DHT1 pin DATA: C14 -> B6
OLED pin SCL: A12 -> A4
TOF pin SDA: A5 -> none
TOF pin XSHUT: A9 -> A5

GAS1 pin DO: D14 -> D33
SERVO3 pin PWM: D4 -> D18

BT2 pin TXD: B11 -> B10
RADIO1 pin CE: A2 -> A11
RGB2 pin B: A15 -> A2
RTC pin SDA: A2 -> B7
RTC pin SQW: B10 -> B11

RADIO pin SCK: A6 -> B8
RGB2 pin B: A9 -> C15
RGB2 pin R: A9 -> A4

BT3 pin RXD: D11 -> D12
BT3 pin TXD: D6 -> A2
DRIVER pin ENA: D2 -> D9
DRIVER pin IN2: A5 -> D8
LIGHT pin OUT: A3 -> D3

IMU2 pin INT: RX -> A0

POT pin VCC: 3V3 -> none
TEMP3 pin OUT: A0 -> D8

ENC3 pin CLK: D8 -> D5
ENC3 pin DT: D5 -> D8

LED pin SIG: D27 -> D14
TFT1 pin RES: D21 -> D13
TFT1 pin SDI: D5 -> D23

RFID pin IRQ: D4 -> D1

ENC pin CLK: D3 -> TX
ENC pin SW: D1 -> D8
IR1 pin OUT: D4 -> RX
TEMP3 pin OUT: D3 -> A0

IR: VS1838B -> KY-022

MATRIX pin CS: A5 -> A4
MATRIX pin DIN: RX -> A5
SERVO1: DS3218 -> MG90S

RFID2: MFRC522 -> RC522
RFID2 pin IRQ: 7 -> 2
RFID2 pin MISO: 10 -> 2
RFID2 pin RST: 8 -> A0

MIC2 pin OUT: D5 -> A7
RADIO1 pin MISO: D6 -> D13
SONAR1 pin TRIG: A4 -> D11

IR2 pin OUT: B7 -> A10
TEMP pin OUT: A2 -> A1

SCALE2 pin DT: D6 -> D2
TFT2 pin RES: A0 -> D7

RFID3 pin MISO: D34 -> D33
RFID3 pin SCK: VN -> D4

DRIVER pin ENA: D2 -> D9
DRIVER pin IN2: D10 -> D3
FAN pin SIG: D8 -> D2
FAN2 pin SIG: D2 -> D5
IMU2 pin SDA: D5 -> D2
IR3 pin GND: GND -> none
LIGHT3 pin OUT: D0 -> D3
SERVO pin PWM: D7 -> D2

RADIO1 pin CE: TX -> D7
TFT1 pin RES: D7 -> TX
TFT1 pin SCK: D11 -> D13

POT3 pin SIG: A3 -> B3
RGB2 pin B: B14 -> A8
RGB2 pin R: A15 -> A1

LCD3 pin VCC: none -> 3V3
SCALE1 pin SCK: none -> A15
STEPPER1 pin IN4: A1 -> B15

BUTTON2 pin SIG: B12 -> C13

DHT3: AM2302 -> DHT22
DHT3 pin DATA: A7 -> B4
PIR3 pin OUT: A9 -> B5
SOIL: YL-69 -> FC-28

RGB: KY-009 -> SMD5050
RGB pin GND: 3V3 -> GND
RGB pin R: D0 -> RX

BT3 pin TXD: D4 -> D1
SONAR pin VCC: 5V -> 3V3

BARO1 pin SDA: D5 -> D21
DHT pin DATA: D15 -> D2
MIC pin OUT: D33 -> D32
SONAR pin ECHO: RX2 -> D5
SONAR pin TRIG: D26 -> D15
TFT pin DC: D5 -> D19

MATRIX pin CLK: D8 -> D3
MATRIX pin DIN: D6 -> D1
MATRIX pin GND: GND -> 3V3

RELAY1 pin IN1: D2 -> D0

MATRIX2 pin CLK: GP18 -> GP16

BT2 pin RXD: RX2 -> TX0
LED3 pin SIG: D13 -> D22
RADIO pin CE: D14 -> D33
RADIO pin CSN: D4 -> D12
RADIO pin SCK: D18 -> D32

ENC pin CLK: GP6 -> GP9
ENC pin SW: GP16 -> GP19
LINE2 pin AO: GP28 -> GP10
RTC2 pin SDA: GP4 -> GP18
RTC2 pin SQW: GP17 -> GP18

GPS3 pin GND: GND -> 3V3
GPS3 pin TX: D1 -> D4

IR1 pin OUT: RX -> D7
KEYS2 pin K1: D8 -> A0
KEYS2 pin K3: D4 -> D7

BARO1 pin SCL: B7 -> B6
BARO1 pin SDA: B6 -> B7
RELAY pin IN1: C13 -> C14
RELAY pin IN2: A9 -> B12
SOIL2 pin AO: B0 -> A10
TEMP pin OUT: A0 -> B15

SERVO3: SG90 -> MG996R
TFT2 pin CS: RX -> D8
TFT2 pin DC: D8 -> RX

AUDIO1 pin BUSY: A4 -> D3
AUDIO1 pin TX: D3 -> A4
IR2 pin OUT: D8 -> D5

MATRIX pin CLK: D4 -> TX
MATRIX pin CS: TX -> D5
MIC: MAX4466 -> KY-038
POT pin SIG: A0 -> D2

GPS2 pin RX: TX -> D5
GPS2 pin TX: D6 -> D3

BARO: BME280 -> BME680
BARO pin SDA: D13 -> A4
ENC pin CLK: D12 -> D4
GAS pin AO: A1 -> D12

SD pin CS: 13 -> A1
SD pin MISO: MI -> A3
+ + + + +
**Problem to work on:** All lines from the one containing "RGB pin GND: 3V3 -> GND" down to the final line above are to be restated word for word; leave out the rest.

**Exercise result:**
RGB pin GND: 3V3 -> GND
RGB pin R: D0 -> RX

BT3 pin TXD: D4 -> D1
SONAR pin VCC: 5V -> 3V3

BARO1 pin SDA: D5 -> D21
DHT pin DATA: D15 -> D2
MIC pin OUT: D33 -> D32
SONAR pin ECHO: RX2 -> D5
SONAR pin TRIG: D26 -> D15
TFT pin DC: D5 -> D19

MATRIX pin CLK: D8 -> D3
MATRIX pin DIN: D6 -> D1
MATRIX pin GND: GND -> 3V3

RELAY1 pin IN1: D2 -> D0

MATRIX2 pin CLK: GP18 -> GP16

BT2 pin RXD: RX2 -> TX0
LED3 pin SIG: D13 -> D22
RADIO pin CE: D14 -> D33
RADIO pin CSN: D4 -> D12
RADIO pin SCK: D18 -> D32

ENC pin CLK: GP6 -> GP9
ENC pin SW: GP16 -> GP19
LINE2 pin AO: GP28 -> GP10
RTC2 pin SDA: GP4 -> GP18
RTC2 pin SQW: GP17 -> GP18

GPS3 pin GND: GND -> 3V3
GPS3 pin TX: D1 -> D4

IR1 pin OUT: RX -> D7
KEYS2 pin K1: D8 -> A0
KEYS2 pin K3: D4 -> D7

BARO1 pin SCL: B7 -> B6
BARO1 pin SDA: B6 -> B7
RELAY pin IN1: C13 -> C14
RELAY pin IN2: A9 -> B12
SOIL2 pin AO: B0 -> A10
TEMP pin OUT: A0 -> B15

SERVO3: SG90 -> MG996R
TFT2 pin CS: RX -> D8
TFT2 pin DC: D8 -> RX

AUDIO1 pin BUSY: A4 -> D3
AUDIO1 pin TX: D3 -> A4
IR2 pin OUT: D8 -> D5

MATRIX pin CLK: D4 -> TX
MATRIX pin CS: TX -> D5
MIC: MAX4466 -> KY-038
POT pin SIG: A0 -> D2

GPS2 pin RX: TX -> D5
GPS2 pin TX: D6 -> D3

BARO: BME280 -> BME680
BARO pin SDA: D13 -> A4
ENC pin CLK: D12 -> D4
GAS pin AO: A1 -> D12

SD pin CS: 13 -> A1
SD pin MISO: MI -> A3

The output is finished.